What needs to be done -
Print the line containing "J201 pin 1: GND -> VA" and all lines after it, unchanged, through the end of the data. Leave the pictures out.

Exercise input -

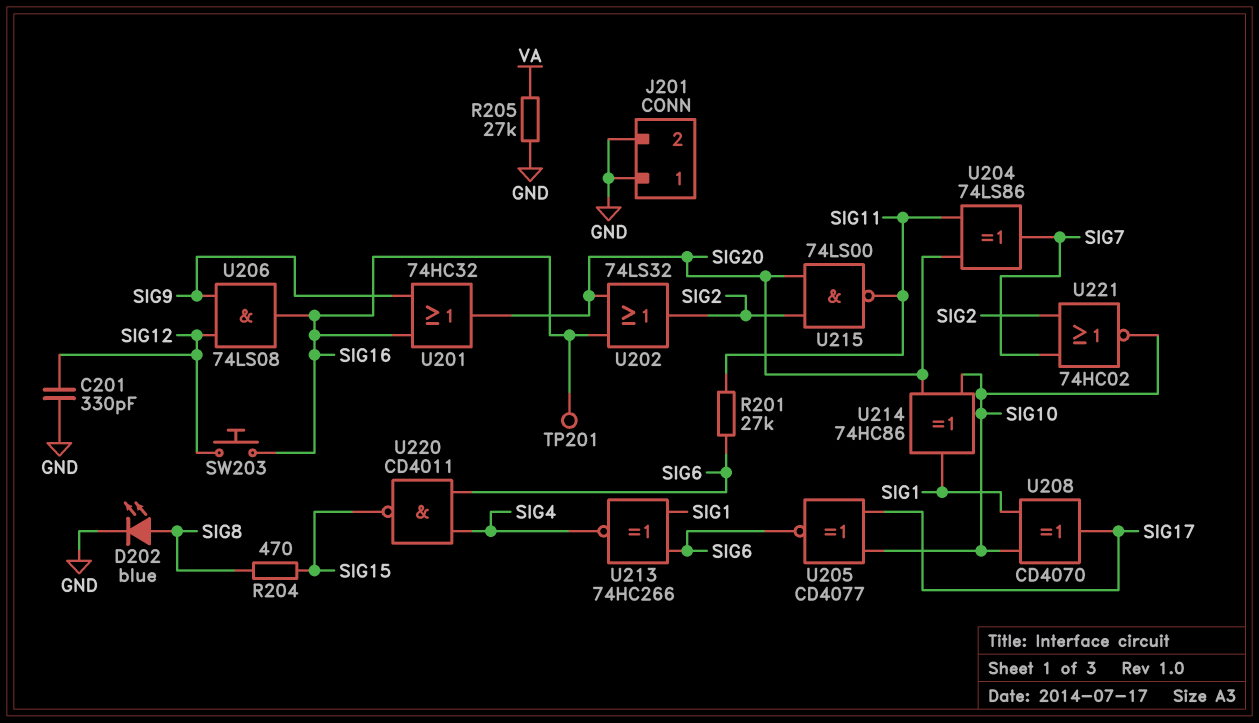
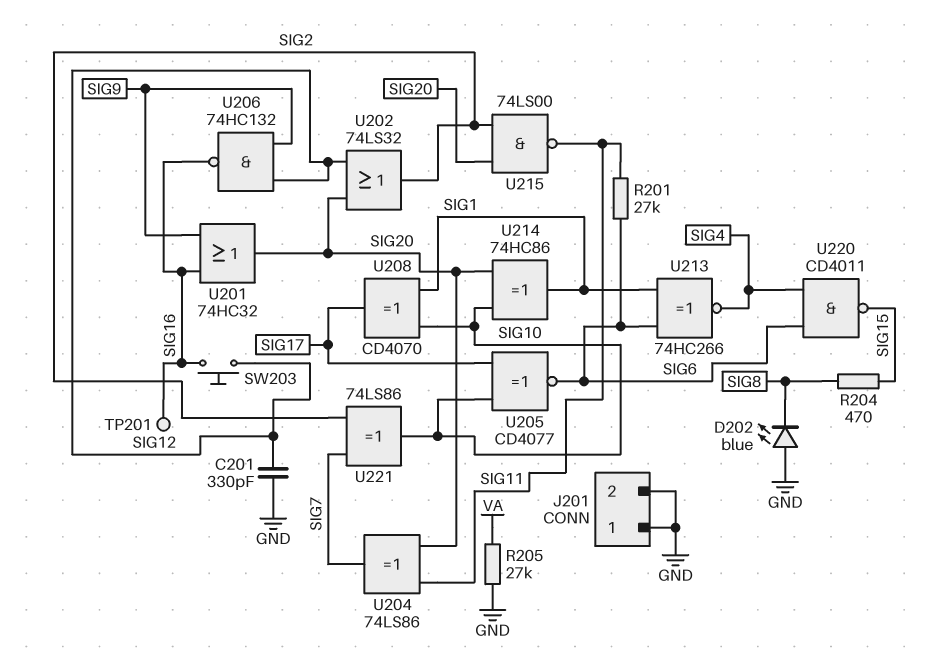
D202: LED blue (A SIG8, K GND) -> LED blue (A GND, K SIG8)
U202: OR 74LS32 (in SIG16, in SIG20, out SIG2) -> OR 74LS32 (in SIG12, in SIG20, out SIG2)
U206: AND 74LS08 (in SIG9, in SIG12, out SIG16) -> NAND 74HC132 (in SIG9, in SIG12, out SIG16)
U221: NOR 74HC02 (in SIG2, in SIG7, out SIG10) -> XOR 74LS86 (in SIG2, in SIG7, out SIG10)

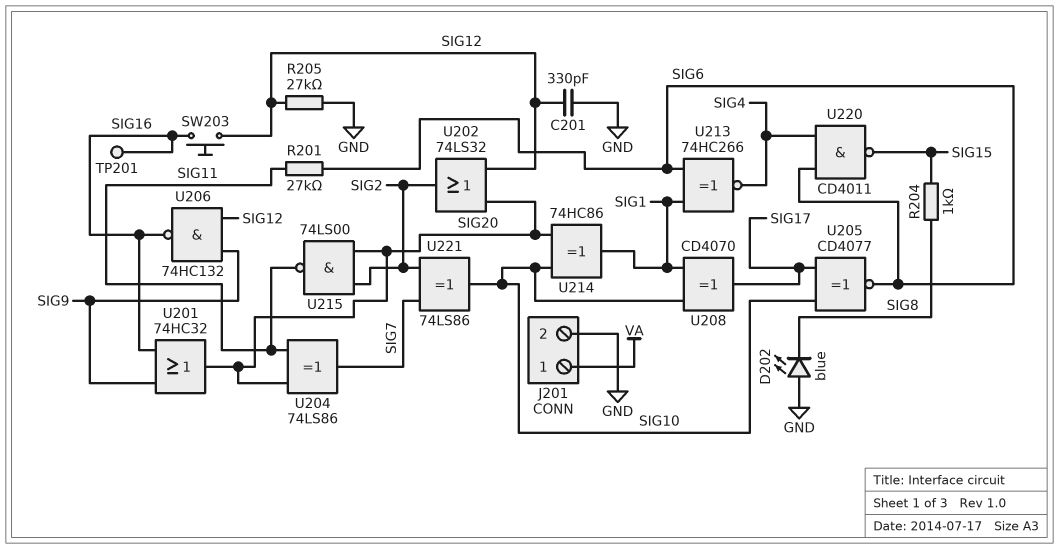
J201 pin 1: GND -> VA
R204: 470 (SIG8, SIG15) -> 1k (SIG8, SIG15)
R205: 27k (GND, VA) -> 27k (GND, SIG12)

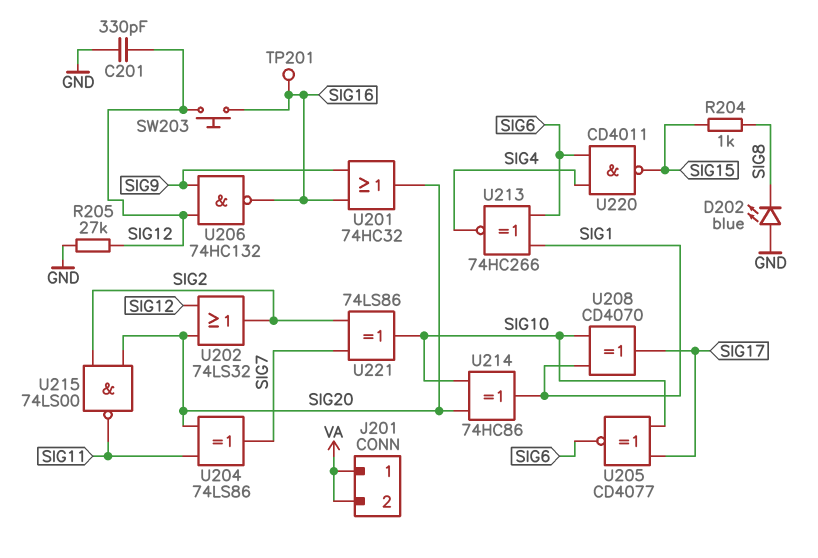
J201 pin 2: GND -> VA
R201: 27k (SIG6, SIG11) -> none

Exercise response -
J201 pin 1: GND -> VA
R204: 470 (SIG8, SIG15) -> 1k (SIG8, SIG15)
R205: 27k (GND, VA) -> 27k (GND, SIG12)

J201 pin 2: GND -> VA
R201: 27k (SIG6, SIG11) -> none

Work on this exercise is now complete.